# What is required
Reproduce exactly the lines from the one containing "BARO pin SDA: D21 -> D22" through the last line of the records below, both included, and nothing else.

:: Exercise input

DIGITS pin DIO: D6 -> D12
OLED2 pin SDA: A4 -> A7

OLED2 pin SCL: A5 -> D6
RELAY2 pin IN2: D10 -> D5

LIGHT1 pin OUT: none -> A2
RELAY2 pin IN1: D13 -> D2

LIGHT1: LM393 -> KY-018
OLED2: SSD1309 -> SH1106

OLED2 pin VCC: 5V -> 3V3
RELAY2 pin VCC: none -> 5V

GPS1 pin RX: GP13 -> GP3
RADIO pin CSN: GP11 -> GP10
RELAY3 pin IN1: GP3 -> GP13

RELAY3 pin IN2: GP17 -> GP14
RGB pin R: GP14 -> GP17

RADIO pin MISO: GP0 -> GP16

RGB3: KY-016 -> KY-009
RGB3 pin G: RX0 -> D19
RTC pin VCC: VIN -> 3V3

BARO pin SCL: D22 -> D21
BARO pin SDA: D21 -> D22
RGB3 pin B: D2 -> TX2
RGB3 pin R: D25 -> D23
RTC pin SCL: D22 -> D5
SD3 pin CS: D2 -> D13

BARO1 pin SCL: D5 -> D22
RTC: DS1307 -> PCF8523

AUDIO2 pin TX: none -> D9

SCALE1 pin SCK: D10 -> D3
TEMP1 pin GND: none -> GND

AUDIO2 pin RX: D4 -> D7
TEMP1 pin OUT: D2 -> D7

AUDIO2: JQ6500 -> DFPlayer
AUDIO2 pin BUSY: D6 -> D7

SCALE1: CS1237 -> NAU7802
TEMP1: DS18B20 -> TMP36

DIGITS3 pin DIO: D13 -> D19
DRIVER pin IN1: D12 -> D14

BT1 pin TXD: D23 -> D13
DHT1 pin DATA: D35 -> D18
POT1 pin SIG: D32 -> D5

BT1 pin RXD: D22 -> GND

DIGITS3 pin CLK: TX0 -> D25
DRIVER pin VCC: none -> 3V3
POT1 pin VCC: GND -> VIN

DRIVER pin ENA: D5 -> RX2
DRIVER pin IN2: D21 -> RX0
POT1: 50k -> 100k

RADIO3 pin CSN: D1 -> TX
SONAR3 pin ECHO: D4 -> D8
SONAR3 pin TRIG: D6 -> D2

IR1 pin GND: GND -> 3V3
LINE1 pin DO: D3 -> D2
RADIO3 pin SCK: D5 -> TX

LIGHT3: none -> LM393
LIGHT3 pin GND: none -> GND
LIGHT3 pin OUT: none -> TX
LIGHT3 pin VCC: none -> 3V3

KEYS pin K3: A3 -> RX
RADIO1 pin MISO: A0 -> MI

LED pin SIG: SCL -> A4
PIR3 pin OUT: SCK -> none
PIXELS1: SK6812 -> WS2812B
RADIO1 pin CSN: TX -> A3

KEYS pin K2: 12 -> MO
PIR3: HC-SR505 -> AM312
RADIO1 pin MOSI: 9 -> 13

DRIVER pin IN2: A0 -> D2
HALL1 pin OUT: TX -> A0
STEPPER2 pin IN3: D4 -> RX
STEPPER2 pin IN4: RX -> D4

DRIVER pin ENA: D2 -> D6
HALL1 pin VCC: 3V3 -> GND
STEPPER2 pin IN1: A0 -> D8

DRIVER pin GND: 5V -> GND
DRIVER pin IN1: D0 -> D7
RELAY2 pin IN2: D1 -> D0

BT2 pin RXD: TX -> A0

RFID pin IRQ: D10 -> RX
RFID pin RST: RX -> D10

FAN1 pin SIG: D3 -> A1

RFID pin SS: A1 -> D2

::::

# Written reply
BARO pin SDA: D21 -> D22
RGB3 pin B: D2 -> TX2
RGB3 pin R: D25 -> D23
RTC pin SCL: D22 -> D5
SD3 pin CS: D2 -> D13

BARO1 pin SCL: D5 -> D22
RTC: DS1307 -> PCF8523

AUDIO2 pin TX: none -> D9

SCALE1 pin SCK: D10 -> D3
TEMP1 pin GND: none -> GND

AUDIO2 pin RX: D4 -> D7
TEMP1 pin OUT: D2 -> D7

AUDIO2: JQ6500 -> DFPlayer
AUDIO2 pin BUSY: D6 -> D7

SCALE1: CS1237 -> NAU7802
TEMP1: DS18B20 -> TMP36

DIGITS3 pin DIO: D13 -> D19
DRIVER pin IN1: D12 -> D14

BT1 pin TXD: D23 -> D13
DHT1 pin DATA: D35 -> D18
POT1 pin SIG: D32 -> D5

BT1 pin RXD: D22 -> GND

DIGITS3 pin CLK: TX0 -> D25
DRIVER pin VCC: none -> 3V3
POT1 pin VCC: GND -> VIN

DRIVER pin ENA: D5 -> RX2
DRIVER pin IN2: D21 -> RX0
POT1: 50k -> 100k

RADIO3 pin CSN: D1 -> TX
SONAR3 pin ECHO: D4 -> D8
SONAR3 pin TRIG: D6 -> D2

IR1 pin GND: GND -> 3V3
LINE1 pin DO: D3 -> D2
RADIO3 pin SCK: D5 -> TX

LIGHT3: none -> LM393
LIGHT3 pin GND: none -> GND
LIGHT3 pin OUT: none -> TX
LIGHT3 pin VCC: none -> 3V3

KEYS pin K3: A3 -> RX
RADIO1 pin MISO: A0 -> MI

LED pin SIG: SCL -> A4
PIR3 pin OUT: SCK -> none
PIXELS1: SK6812 -> WS2812B
RADIO1 pin CSN: TX -> A3

KEYS pin K2: 12 -> MO
PIR3: HC-SR505 -> AM312
RADIO1 pin MOSI: 9 -> 13

DRIVER pin IN2: A0 -> D2
HALL1 pin OUT: TX -> A0
STEPPER2 pin IN3: D4 -> RX
STEPPER2 pin IN4: RX -> D4

DRIVER pin ENA: D2 -> D6
HALL1 pin VCC: 3V3 -> GND
STEPPER2 pin IN1: A0 -> D8

DRIVER pin GND: 5V -> GND
DRIVER pin IN1: D0 -> D7
RELAY2 pin IN2: D1 -> D0

BT2 pin RXD: TX -> A0

RFID pin IRQ: D10 -> RX
RFID pin RST: RX -> D10

FAN1 pin SIG: D3 -> A1

RFID pin SS: A1 -> D2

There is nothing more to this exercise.